━━━ Available data

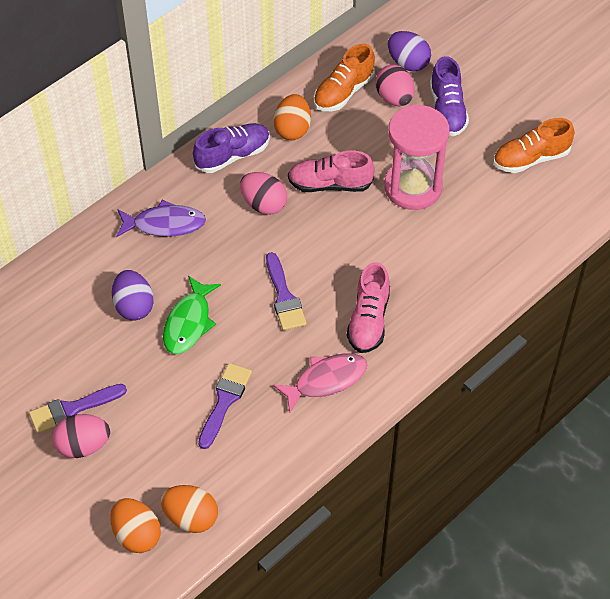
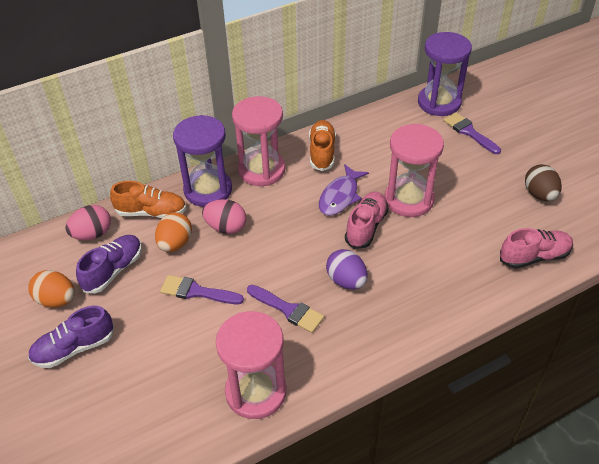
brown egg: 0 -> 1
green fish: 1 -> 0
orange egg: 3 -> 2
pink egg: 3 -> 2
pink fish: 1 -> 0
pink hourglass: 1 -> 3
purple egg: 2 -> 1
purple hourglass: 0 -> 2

━━━━━━

Your objective – Every line of the listing above that contains "pink" is to be copied.

Your response –
pink egg: 3 -> 2
pink fish: 1 -> 0
pink hourglass: 1 -> 3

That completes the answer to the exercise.